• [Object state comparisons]

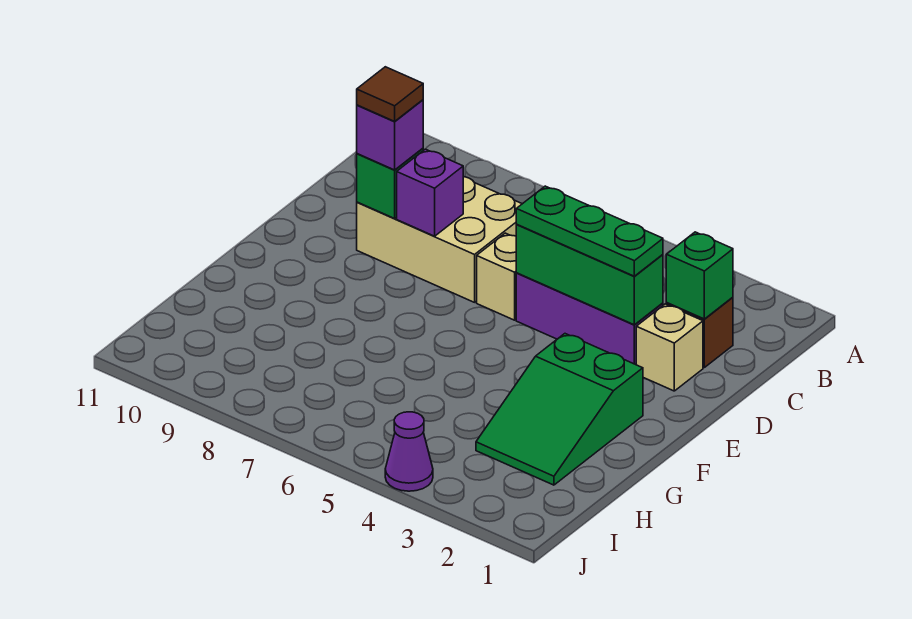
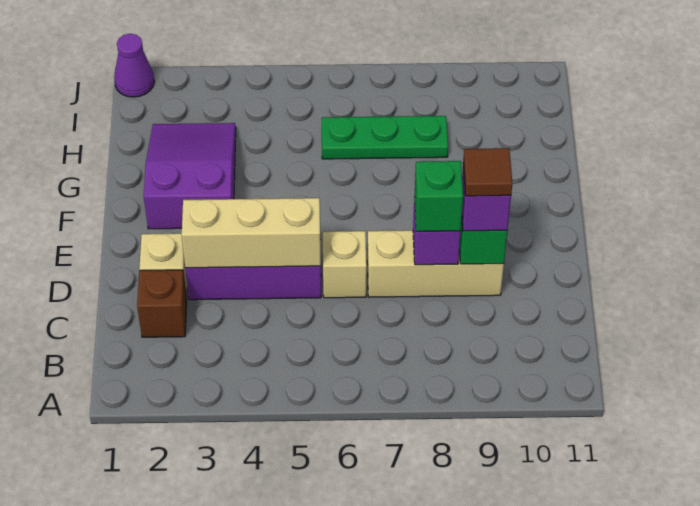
green brick C2 level 2 -> green brick D8 level 3
tan brick C7:D9 level 1 -> tan brick D7:D9 level 1
green brick D3:D5 level 2 -> tan brick D3:D5 level 2
green plate D3:D5 level 3 -> green plate H6:H8 level 1
green slope F2:H3 level 1 top F -> purple slope F2:H3 level 1 top F
purple cone J4 level 1 -> purple cone J1 level 1

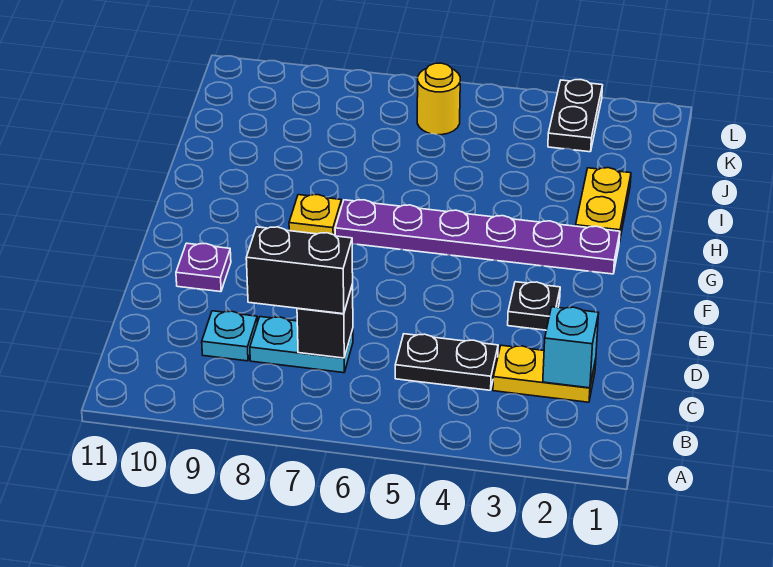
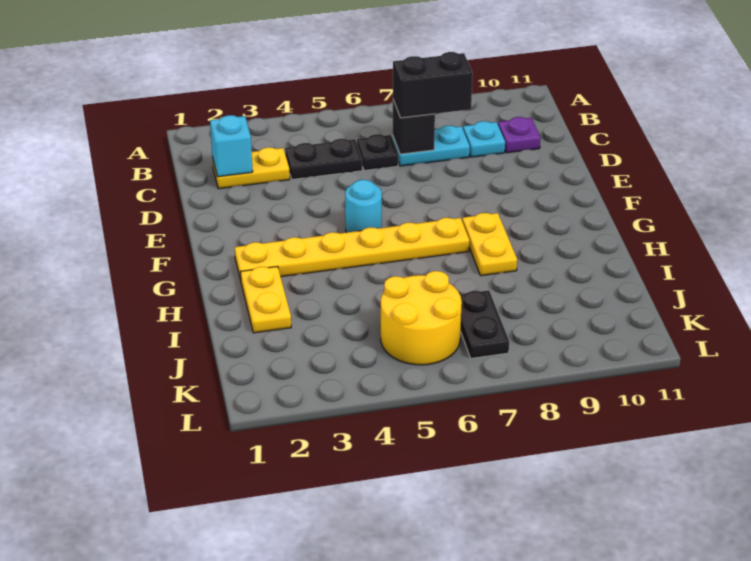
black plate E3 level 1 -> black plate C6 level 1
purple plate E10 level 1 -> purple plate C10 level 1
none -> cyan round brick F5 level 1
purple plate G2:G7 level 1 -> yellow plate G2:G7 level 1
yellow plate G8 level 1 -> yellow plate G8:H8 level 1
black plate K3:L3 level 1 -> black plate J7:K7 level 1
yellow round brick K6 level 1 -> yellow round brick J5:K6 level 1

• [Assigned task] Return the lines above, starting at the one that contains "black plate E3" and running through the last, exactly as they appear, with no extra lines.

• [Solution for this exercise]
black plate E3 level 1 -> black plate C6 level 1
purple plate E10 level 1 -> purple plate C10 level 1
none -> cyan round brick F5 level 1
purple plate G2:G7 level 1 -> yellow plate G2:G7 level 1
yellow plate G8 level 1 -> yellow plate G8:H8 level 1
black plate K3:L3 level 1 -> black plate J7:K7 level 1
yellow round brick K6 level 1 -> yellow round brick J5:K6 level 1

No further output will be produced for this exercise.